_WHAT NEEDS TO BE DONE_
Your answer should be only the lines below from the one with "orange box [422,118,489,174]" to the one with "none -> orange cupcake [329,30,377,93]", repeated exactly, ends included.

_SUPPLIED MATERIAL_

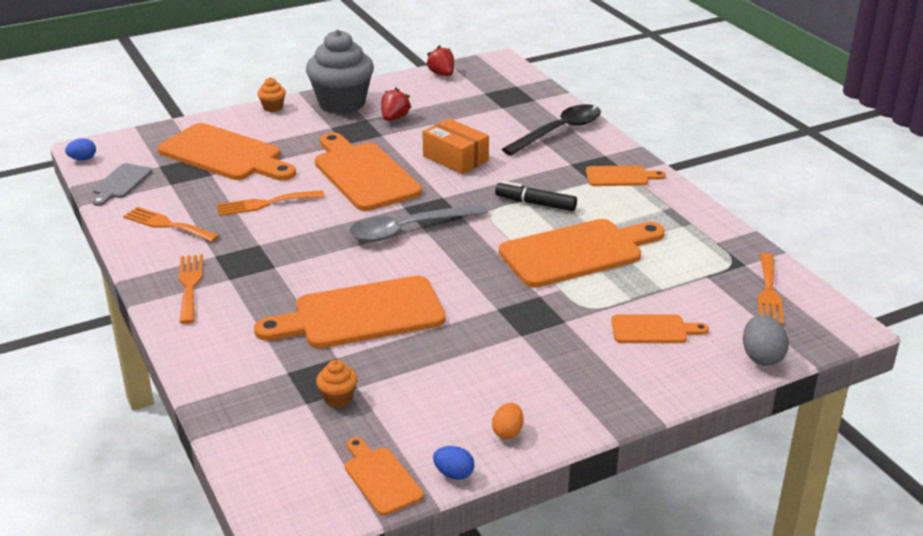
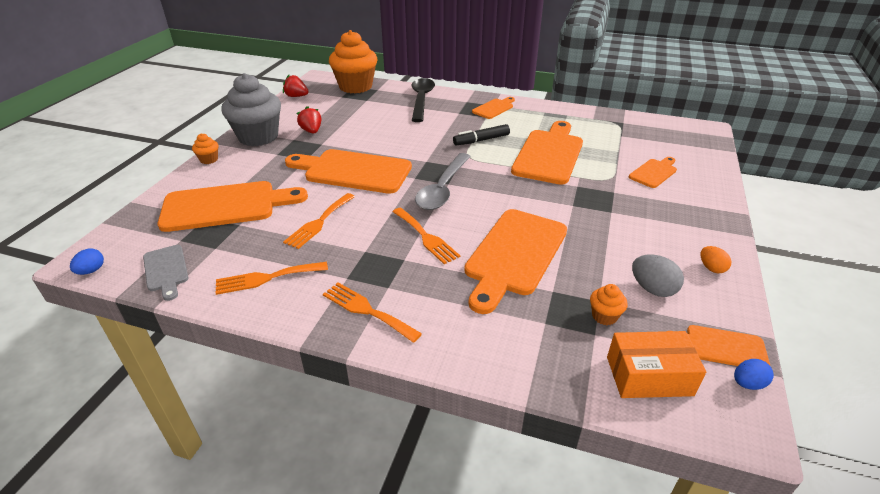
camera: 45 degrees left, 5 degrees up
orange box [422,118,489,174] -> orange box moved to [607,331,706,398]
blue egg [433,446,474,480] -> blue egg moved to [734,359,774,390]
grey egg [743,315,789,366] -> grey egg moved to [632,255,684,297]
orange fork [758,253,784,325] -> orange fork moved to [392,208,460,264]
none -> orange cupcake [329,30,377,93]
---
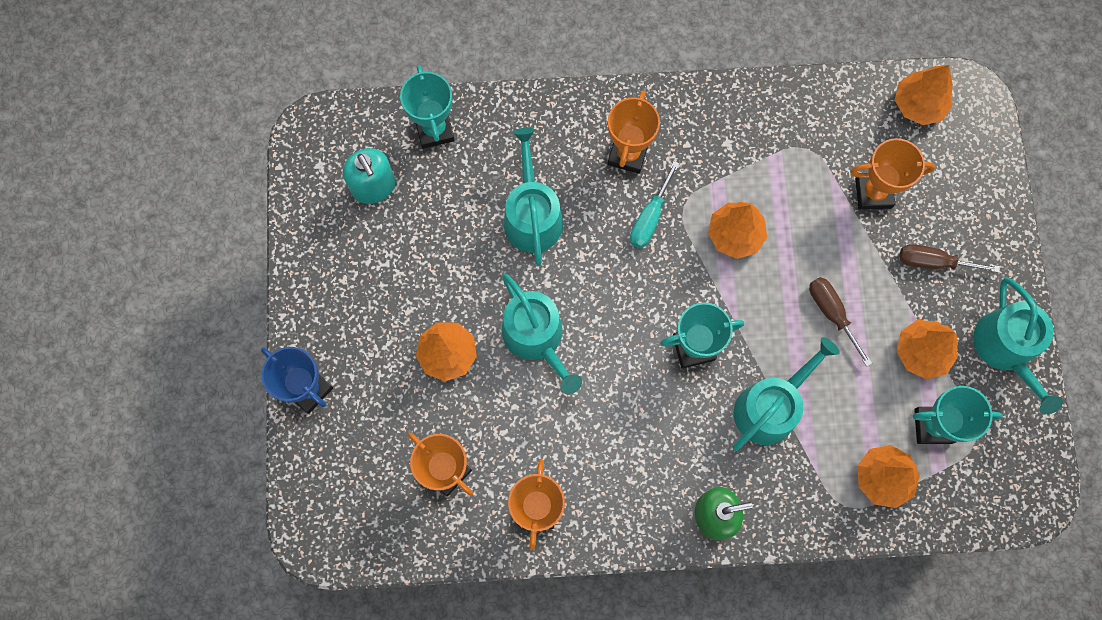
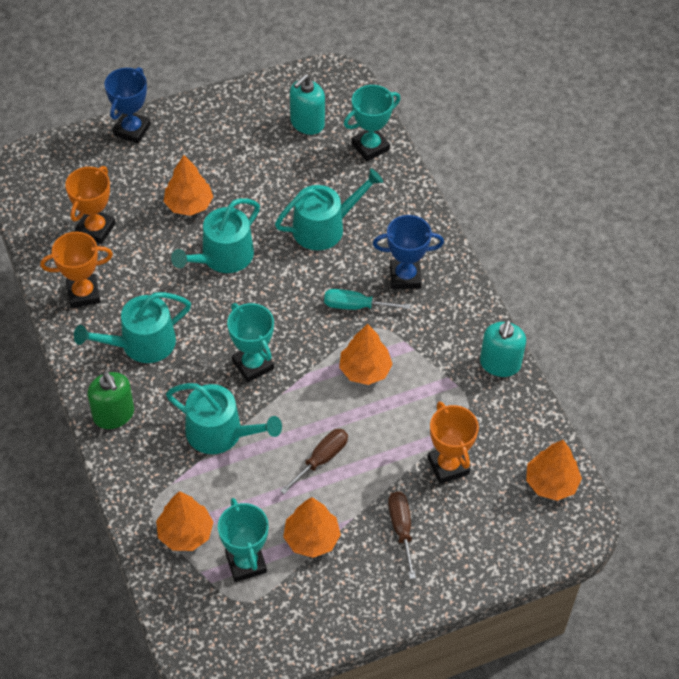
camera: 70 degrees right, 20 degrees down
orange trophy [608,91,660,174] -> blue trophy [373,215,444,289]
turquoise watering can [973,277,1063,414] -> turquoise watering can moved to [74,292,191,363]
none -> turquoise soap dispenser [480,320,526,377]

_THE COMPLETED TASK_
orange box [422,118,489,174] -> orange box moved to [607,331,706,398]
blue egg [433,446,474,480] -> blue egg moved to [734,359,774,390]
grey egg [743,315,789,366] -> grey egg moved to [632,255,684,297]
orange fork [758,253,784,325] -> orange fork moved to [392,208,460,264]
none -> orange cupcake [329,30,377,93]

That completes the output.